__Problem__
In full and word for word, return the listing that follows.

__Source data__
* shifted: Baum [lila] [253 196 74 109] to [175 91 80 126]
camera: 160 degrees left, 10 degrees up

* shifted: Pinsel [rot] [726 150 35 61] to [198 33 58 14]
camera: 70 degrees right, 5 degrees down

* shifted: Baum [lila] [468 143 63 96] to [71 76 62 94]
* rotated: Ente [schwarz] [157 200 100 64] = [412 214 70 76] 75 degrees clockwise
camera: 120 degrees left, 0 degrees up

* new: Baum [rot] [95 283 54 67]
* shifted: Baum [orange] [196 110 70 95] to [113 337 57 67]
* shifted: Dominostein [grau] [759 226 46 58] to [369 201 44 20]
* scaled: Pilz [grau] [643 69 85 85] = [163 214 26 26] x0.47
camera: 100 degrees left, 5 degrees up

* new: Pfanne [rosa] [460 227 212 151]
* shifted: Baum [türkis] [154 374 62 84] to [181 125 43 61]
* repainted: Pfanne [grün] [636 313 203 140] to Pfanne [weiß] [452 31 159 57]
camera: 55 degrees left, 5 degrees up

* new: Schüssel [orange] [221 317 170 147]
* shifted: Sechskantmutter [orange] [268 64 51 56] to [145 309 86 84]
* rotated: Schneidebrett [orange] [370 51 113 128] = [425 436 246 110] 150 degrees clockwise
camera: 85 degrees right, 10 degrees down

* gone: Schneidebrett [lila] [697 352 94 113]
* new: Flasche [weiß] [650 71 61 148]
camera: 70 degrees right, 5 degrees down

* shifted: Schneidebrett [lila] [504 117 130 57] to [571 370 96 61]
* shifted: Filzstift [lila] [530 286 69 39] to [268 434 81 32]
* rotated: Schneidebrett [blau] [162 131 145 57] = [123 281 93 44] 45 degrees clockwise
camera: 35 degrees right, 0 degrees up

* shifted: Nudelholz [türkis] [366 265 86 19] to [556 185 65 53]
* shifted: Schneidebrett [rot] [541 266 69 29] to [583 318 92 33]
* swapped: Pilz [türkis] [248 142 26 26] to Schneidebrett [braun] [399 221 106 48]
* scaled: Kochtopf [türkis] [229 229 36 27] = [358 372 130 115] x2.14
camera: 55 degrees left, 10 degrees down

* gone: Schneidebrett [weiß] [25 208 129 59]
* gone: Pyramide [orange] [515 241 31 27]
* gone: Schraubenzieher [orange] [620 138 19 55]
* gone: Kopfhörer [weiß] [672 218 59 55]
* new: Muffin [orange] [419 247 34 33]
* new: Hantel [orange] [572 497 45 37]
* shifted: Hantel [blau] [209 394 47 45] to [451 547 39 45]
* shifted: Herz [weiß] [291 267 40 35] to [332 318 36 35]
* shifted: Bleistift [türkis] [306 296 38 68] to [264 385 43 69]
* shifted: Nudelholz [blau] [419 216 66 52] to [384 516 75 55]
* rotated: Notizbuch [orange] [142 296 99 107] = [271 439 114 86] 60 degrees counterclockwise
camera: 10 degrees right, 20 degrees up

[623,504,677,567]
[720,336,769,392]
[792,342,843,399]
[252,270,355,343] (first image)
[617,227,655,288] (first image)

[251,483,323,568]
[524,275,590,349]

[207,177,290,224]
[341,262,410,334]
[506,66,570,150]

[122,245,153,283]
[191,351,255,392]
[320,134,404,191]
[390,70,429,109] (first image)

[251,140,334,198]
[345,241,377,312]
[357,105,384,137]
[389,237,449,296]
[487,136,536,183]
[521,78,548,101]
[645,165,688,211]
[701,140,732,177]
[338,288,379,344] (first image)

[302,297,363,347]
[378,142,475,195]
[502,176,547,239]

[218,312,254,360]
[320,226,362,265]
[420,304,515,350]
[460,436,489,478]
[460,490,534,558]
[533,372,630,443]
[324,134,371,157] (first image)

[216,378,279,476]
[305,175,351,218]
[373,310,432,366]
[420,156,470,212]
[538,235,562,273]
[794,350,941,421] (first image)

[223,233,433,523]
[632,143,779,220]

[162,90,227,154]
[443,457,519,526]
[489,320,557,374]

__Answer to the exercise__
* shifted: Baum [lila] [253 196 74 109] to [175 91 80 126]
camera: 160 degrees left, 10 degrees up

* shifted: Pinsel [rot] [726 150 35 61] to [198 33 58 14]
camera: 70 degrees right, 5 degrees down

* shifted: Baum [lila] [468 143 63 96] to [71 76 62 94]
* rotated: Ente [schwarz] [157 200 100 64] = [412 214 70 76] 75 degrees clockwise
camera: 120 degrees left, 0 degrees up

* new: Baum [rot] [95 283 54 67]
* shifted: Baum [orange] [196 110 70 95] to [113 337 57 67]
* shifted: Dominostein [grau] [759 226 46 58] to [369 201 44 20]
* scaled: Pilz [grau] [643 69 85 85] = [163 214 26 26] x0.47
camera: 100 degrees left, 5 degrees up

* new: Pfanne [rosa] [460 227 212 151]
* shifted: Baum [türkis] [154 374 62 84] to [181 125 43 61]
* repainted: Pfanne [grün] [636 313 203 140] to Pfanne [weiß] [452 31 159 57]
camera: 55 degrees left, 5 degrees up

* new: Schüssel [orange] [221 317 170 147]
* shifted: Sechskantmutter [orange] [268 64 51 56] to [145 309 86 84]
* rotated: Schneidebrett [orange] [370 51 113 128] = [425 436 246 110] 150 degrees clockwise
camera: 85 degrees right, 10 degrees down

* gone: Schneidebrett [lila] [697 352 94 113]
* new: Flasche [weiß] [650 71 61 148]
camera: 70 degrees right, 5 degrees down

* shifted: Schneidebrett [lila] [504 117 130 57] to [571 370 96 61]
* shifted: Filzstift [lila] [530 286 69 39] to [268 434 81 32]
* rotated: Schneidebrett [blau] [162 131 145 57] = [123 281 93 44] 45 degrees clockwise
camera: 35 degrees right, 0 degrees up

* shifted: Nudelholz [türkis] [366 265 86 19] to [556 185 65 53]
* shifted: Schneidebrett [rot] [541 266 69 29] to [583 318 92 33]
* swapped: Pilz [türkis] [248 142 26 26] to Schneidebrett [braun] [399 221 106 48]
* scaled: Kochtopf [türkis] [229 229 36 27] = [358 372 130 115] x2.14
camera: 55 degrees left, 10 degrees down

* gone: Schneidebrett [weiß] [25 208 129 59]
* gone: Pyramide [orange] [515 241 31 27]
* gone: Schraubenzieher [orange] [620 138 19 55]
* gone: Kopfhörer [weiß] [672 218 59 55]
* new: Muffin [orange] [419 247 34 33]
* new: Hantel [orange] [572 497 45 37]
* shifted: Hantel [blau] [209 394 47 45] to [451 547 39 45]
* shifted: Herz [weiß] [291 267 40 35] to [332 318 36 35]
* shifted: Bleistift [türkis] [306 296 38 68] to [264 385 43 69]
* shifted: Nudelholz [blau] [419 216 66 52] to [384 516 75 55]
* rotated: Notizbuch [orange] [142 296 99 107] = [271 439 114 86] 60 degrees counterclockwise
camera: 10 degrees right, 20 degrees up

[623,504,677,567]
[720,336,769,392]
[792,342,843,399]
[252,270,355,343] (first image)
[617,227,655,288] (first image)

[251,483,323,568]
[524,275,590,349]

[207,177,290,224]
[341,262,410,334]
[506,66,570,150]

[122,245,153,283]
[191,351,255,392]
[320,134,404,191]
[390,70,429,109] (first image)

[251,140,334,198]
[345,241,377,312]
[357,105,384,137]
[389,237,449,296]
[487,136,536,183]
[521,78,548,101]
[645,165,688,211]
[701,140,732,177]
[338,288,379,344] (first image)

[302,297,363,347]
[378,142,475,195]
[502,176,547,239]

[218,312,254,360]
[320,226,362,265]
[420,304,515,350]
[460,436,489,478]
[460,490,534,558]
[533,372,630,443]
[324,134,371,157] (first image)

[216,378,279,476]
[305,175,351,218]
[373,310,432,366]
[420,156,470,212]
[538,235,562,273]
[794,350,941,421] (first image)

[223,233,433,523]
[632,143,779,220]

[162,90,227,154]
[443,457,519,526]
[489,320,557,374]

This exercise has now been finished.